* START *

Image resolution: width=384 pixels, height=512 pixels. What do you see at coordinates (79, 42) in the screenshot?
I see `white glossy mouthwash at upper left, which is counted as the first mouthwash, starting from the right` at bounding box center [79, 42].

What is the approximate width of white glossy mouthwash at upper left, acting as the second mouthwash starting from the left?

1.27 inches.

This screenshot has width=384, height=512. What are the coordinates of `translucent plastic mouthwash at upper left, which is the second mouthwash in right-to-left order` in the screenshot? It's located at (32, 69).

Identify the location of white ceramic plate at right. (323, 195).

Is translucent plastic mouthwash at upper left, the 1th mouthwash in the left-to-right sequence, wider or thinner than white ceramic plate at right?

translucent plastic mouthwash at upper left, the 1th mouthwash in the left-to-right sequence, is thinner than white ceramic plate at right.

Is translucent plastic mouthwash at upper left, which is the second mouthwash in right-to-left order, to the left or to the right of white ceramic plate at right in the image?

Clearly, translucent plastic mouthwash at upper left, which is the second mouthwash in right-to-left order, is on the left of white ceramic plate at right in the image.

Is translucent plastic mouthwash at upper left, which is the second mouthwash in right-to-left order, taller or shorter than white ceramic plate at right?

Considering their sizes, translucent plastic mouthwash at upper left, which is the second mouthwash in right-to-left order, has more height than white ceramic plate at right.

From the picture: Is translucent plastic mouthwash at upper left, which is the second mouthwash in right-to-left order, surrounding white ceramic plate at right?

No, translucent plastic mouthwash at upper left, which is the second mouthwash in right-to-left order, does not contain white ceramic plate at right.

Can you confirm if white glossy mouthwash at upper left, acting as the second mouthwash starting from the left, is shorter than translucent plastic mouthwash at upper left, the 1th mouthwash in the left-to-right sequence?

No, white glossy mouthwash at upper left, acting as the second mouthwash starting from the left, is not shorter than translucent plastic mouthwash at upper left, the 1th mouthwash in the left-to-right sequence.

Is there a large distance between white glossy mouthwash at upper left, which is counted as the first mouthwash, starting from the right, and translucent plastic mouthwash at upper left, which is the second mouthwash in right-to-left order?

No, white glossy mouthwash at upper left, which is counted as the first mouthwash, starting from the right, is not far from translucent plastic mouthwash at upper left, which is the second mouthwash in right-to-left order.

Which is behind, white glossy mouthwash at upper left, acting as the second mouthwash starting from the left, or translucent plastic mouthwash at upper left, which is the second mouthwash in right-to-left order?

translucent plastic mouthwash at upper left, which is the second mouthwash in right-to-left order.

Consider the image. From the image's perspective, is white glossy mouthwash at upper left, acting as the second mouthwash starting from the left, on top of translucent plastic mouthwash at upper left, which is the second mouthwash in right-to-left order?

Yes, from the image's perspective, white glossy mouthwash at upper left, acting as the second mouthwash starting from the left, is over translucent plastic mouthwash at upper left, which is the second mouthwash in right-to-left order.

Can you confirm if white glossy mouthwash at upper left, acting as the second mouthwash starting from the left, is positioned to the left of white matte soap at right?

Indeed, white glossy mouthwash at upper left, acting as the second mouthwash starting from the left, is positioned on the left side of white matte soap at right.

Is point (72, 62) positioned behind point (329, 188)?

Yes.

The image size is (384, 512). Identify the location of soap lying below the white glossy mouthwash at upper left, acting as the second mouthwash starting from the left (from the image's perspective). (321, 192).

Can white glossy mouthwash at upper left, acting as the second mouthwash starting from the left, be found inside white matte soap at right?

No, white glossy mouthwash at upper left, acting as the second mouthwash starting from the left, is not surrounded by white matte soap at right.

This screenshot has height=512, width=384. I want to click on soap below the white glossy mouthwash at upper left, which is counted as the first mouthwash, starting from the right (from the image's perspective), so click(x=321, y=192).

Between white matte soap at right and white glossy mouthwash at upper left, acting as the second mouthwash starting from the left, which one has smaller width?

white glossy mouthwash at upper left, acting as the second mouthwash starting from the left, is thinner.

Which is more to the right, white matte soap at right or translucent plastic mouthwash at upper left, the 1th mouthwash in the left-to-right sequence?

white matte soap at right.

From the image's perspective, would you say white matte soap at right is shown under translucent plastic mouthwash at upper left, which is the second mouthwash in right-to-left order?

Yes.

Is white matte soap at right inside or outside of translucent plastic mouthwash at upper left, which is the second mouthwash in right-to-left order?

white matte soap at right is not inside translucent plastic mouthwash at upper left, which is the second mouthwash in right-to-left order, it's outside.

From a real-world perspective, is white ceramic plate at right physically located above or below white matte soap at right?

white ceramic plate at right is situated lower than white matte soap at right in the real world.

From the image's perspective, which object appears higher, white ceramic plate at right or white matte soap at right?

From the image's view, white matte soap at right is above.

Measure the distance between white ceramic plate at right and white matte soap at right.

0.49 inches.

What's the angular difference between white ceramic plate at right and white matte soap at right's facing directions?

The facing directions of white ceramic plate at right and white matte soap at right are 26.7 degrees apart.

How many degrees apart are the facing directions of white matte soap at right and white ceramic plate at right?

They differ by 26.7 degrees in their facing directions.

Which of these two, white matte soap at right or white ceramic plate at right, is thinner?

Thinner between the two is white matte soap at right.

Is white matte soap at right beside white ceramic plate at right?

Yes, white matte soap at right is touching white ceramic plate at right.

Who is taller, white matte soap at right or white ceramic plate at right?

* END *

▶ WHAT YOU HAVE TO DO: Copy every one of the records above word for word, keeping each line in its original order.

▶ EXPECTED OUTPUT:
Image resolution: width=384 pixels, height=512 pixels. What do you see at coordinates (79, 42) in the screenshot?
I see `white glossy mouthwash at upper left, which is counted as the first mouthwash, starting from the right` at bounding box center [79, 42].

What is the approximate width of white glossy mouthwash at upper left, acting as the second mouthwash starting from the left?

1.27 inches.

This screenshot has width=384, height=512. What are the coordinates of `translucent plastic mouthwash at upper left, which is the second mouthwash in right-to-left order` in the screenshot? It's located at (32, 69).

Identify the location of white ceramic plate at right. (323, 195).

Is translucent plastic mouthwash at upper left, the 1th mouthwash in the left-to-right sequence, wider or thinner than white ceramic plate at right?

translucent plastic mouthwash at upper left, the 1th mouthwash in the left-to-right sequence, is thinner than white ceramic plate at right.

Is translucent plastic mouthwash at upper left, which is the second mouthwash in right-to-left order, to the left or to the right of white ceramic plate at right in the image?

Clearly, translucent plastic mouthwash at upper left, which is the second mouthwash in right-to-left order, is on the left of white ceramic plate at right in the image.

Is translucent plastic mouthwash at upper left, which is the second mouthwash in right-to-left order, taller or shorter than white ceramic plate at right?

Considering their sizes, translucent plastic mouthwash at upper left, which is the second mouthwash in right-to-left order, has more height than white ceramic plate at right.

From the picture: Is translucent plastic mouthwash at upper left, which is the second mouthwash in right-to-left order, surrounding white ceramic plate at right?

No, translucent plastic mouthwash at upper left, which is the second mouthwash in right-to-left order, does not contain white ceramic plate at right.

Can you confirm if white glossy mouthwash at upper left, acting as the second mouthwash starting from the left, is shorter than translucent plastic mouthwash at upper left, the 1th mouthwash in the left-to-right sequence?

No, white glossy mouthwash at upper left, acting as the second mouthwash starting from the left, is not shorter than translucent plastic mouthwash at upper left, the 1th mouthwash in the left-to-right sequence.

Is there a large distance between white glossy mouthwash at upper left, which is counted as the first mouthwash, starting from the right, and translucent plastic mouthwash at upper left, which is the second mouthwash in right-to-left order?

No, white glossy mouthwash at upper left, which is counted as the first mouthwash, starting from the right, is not far from translucent plastic mouthwash at upper left, which is the second mouthwash in right-to-left order.

Which is behind, white glossy mouthwash at upper left, acting as the second mouthwash starting from the left, or translucent plastic mouthwash at upper left, which is the second mouthwash in right-to-left order?

translucent plastic mouthwash at upper left, which is the second mouthwash in right-to-left order.

Consider the image. From the image's perspective, is white glossy mouthwash at upper left, acting as the second mouthwash starting from the left, on top of translucent plastic mouthwash at upper left, which is the second mouthwash in right-to-left order?

Yes, from the image's perspective, white glossy mouthwash at upper left, acting as the second mouthwash starting from the left, is over translucent plastic mouthwash at upper left, which is the second mouthwash in right-to-left order.

Can you confirm if white glossy mouthwash at upper left, acting as the second mouthwash starting from the left, is positioned to the left of white matte soap at right?

Indeed, white glossy mouthwash at upper left, acting as the second mouthwash starting from the left, is positioned on the left side of white matte soap at right.

Is point (72, 62) positioned behind point (329, 188)?

Yes.

The image size is (384, 512). Identify the location of soap lying below the white glossy mouthwash at upper left, acting as the second mouthwash starting from the left (from the image's perspective). (321, 192).

Can white glossy mouthwash at upper left, acting as the second mouthwash starting from the left, be found inside white matte soap at right?

No, white glossy mouthwash at upper left, acting as the second mouthwash starting from the left, is not surrounded by white matte soap at right.

This screenshot has height=512, width=384. I want to click on soap below the white glossy mouthwash at upper left, which is counted as the first mouthwash, starting from the right (from the image's perspective), so click(x=321, y=192).

Between white matte soap at right and white glossy mouthwash at upper left, acting as the second mouthwash starting from the left, which one has smaller width?

white glossy mouthwash at upper left, acting as the second mouthwash starting from the left, is thinner.

Which is more to the right, white matte soap at right or translucent plastic mouthwash at upper left, the 1th mouthwash in the left-to-right sequence?

white matte soap at right.

From the image's perspective, would you say white matte soap at right is shown under translucent plastic mouthwash at upper left, which is the second mouthwash in right-to-left order?

Yes.

Is white matte soap at right inside or outside of translucent plastic mouthwash at upper left, which is the second mouthwash in right-to-left order?

white matte soap at right is not inside translucent plastic mouthwash at upper left, which is the second mouthwash in right-to-left order, it's outside.

From a real-world perspective, is white ceramic plate at right physically located above or below white matte soap at right?

white ceramic plate at right is situated lower than white matte soap at right in the real world.

From the image's perspective, which object appears higher, white ceramic plate at right or white matte soap at right?

From the image's view, white matte soap at right is above.

Measure the distance between white ceramic plate at right and white matte soap at right.

0.49 inches.

What's the angular difference between white ceramic plate at right and white matte soap at right's facing directions?

The facing directions of white ceramic plate at right and white matte soap at right are 26.7 degrees apart.

How many degrees apart are the facing directions of white matte soap at right and white ceramic plate at right?

They differ by 26.7 degrees in their facing directions.

Which of these two, white matte soap at right or white ceramic plate at right, is thinner?

Thinner between the two is white matte soap at right.

Is white matte soap at right beside white ceramic plate at right?

Yes, white matte soap at right is touching white ceramic plate at right.

Who is taller, white matte soap at right or white ceramic plate at right?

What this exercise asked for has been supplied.